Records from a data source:

• • • • • • •

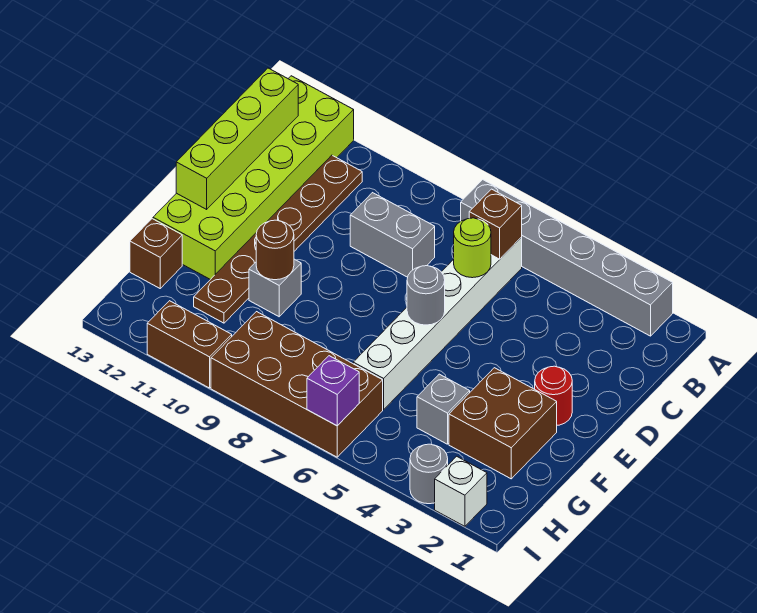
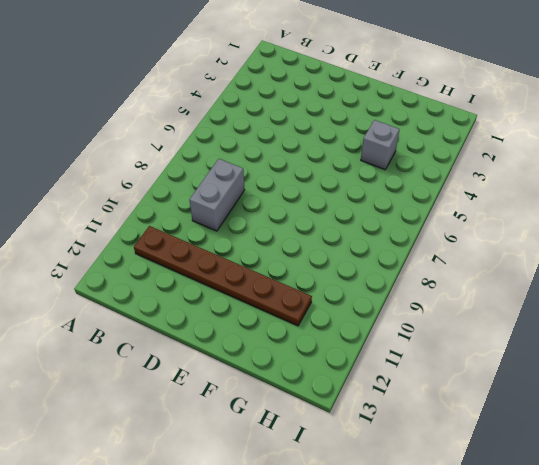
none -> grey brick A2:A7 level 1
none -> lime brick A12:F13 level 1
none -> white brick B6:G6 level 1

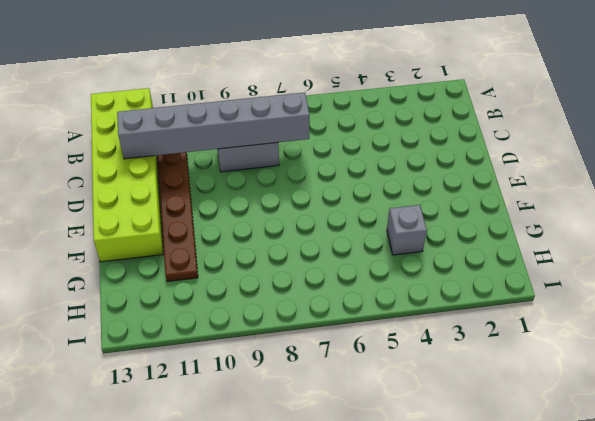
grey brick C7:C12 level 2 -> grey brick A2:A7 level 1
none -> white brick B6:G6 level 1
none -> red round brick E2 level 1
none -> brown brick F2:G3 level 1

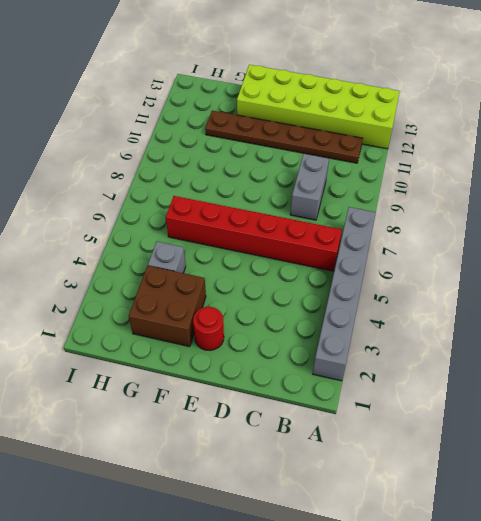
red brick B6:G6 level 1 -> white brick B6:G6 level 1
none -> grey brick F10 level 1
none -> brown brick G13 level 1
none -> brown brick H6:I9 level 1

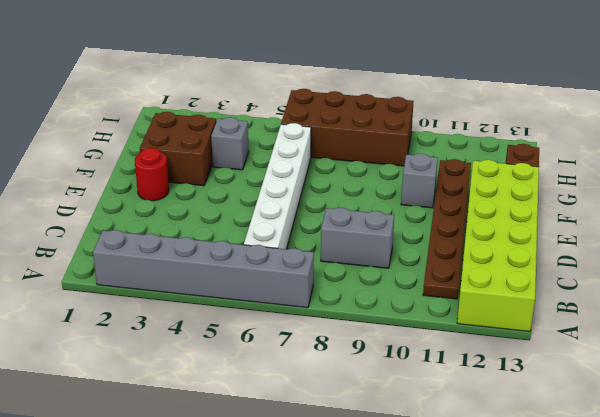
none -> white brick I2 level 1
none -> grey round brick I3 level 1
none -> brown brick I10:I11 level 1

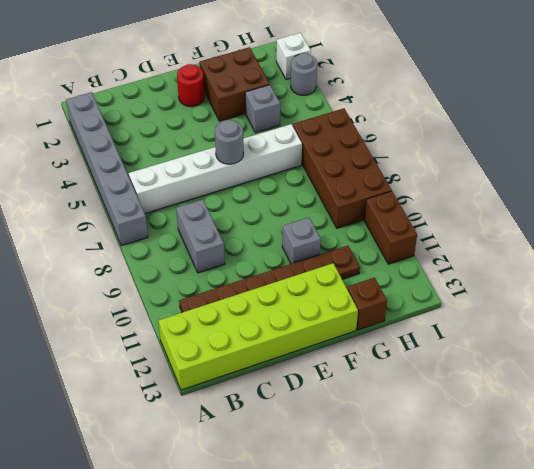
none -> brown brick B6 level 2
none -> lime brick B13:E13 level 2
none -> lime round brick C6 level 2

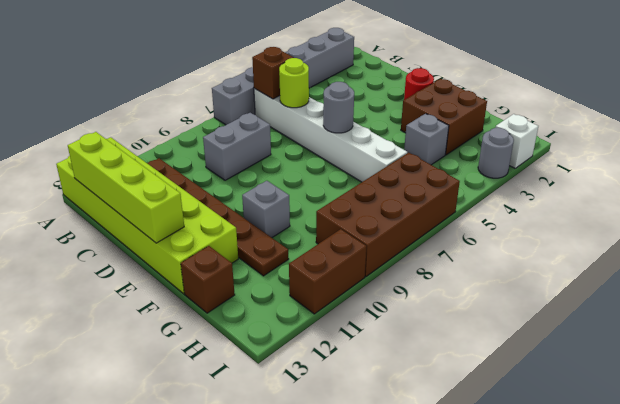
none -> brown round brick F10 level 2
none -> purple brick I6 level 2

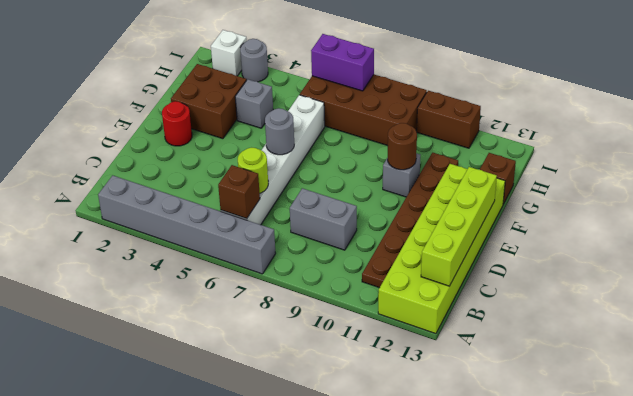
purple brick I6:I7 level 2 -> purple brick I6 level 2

• • • • • • •

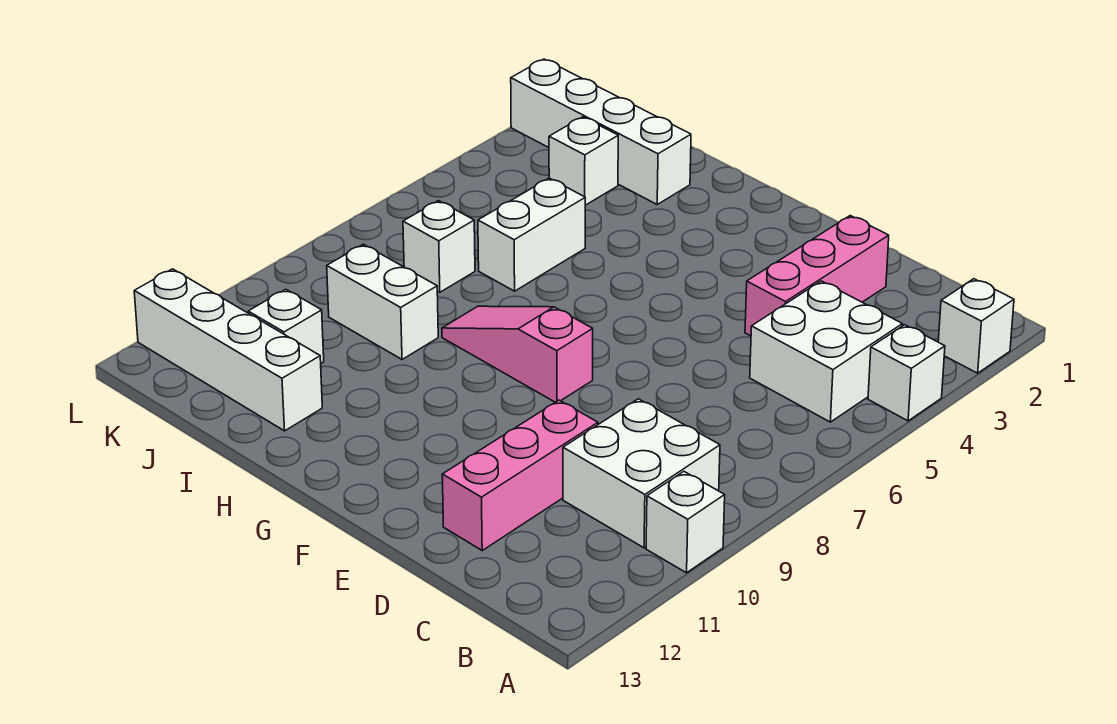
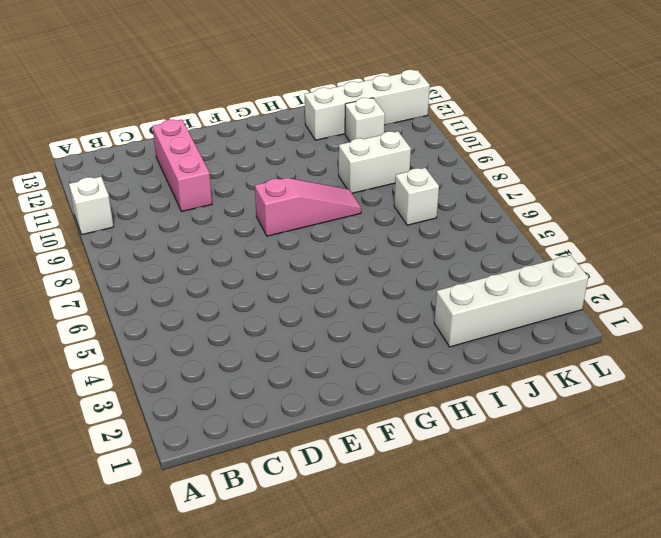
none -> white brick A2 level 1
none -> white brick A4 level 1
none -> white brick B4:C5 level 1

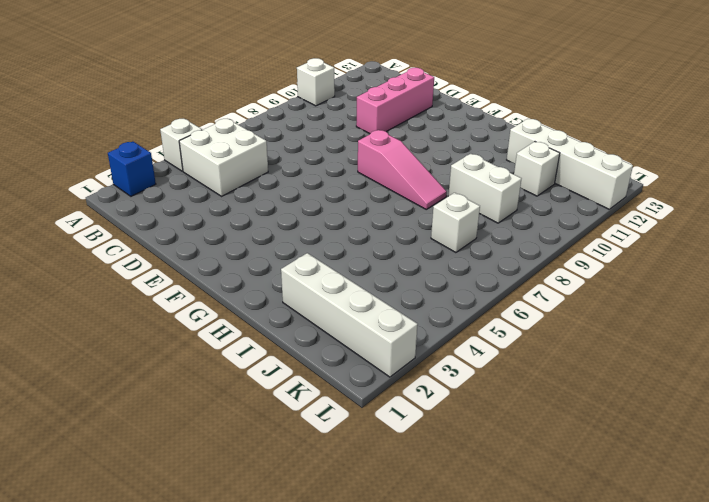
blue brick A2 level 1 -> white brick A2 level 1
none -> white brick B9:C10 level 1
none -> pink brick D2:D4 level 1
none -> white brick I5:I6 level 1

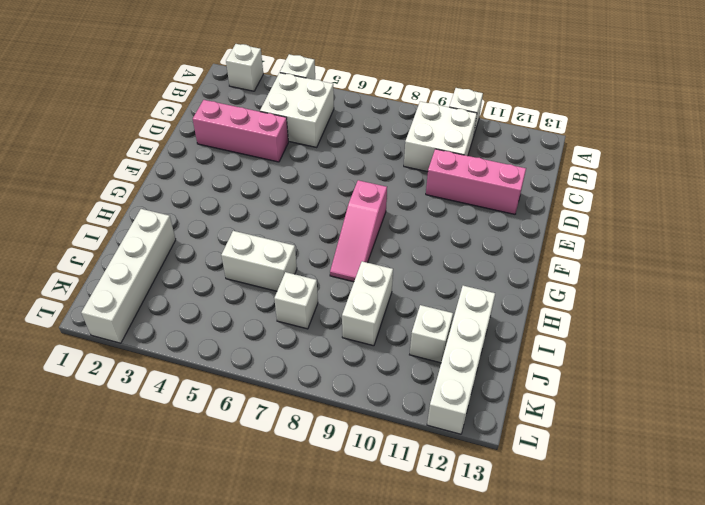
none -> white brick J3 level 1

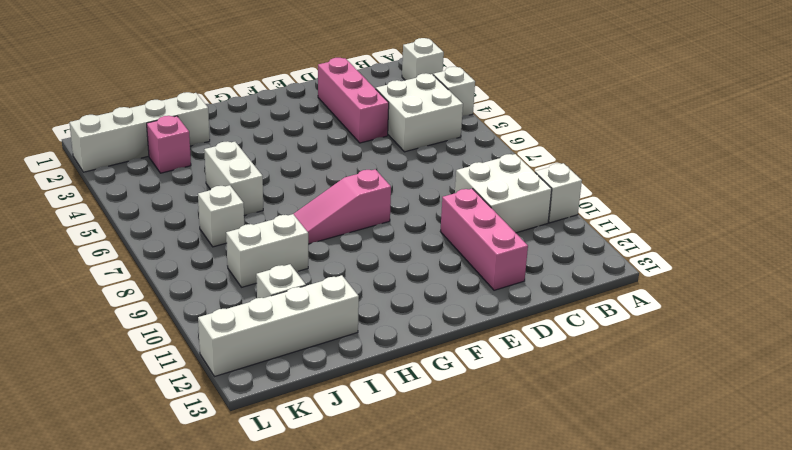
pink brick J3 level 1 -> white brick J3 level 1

• • • • • • •

## [Exercise prompt]
Count the lines in the data that contain the string "purple", and give nothing but that number.

## [Answer space]
2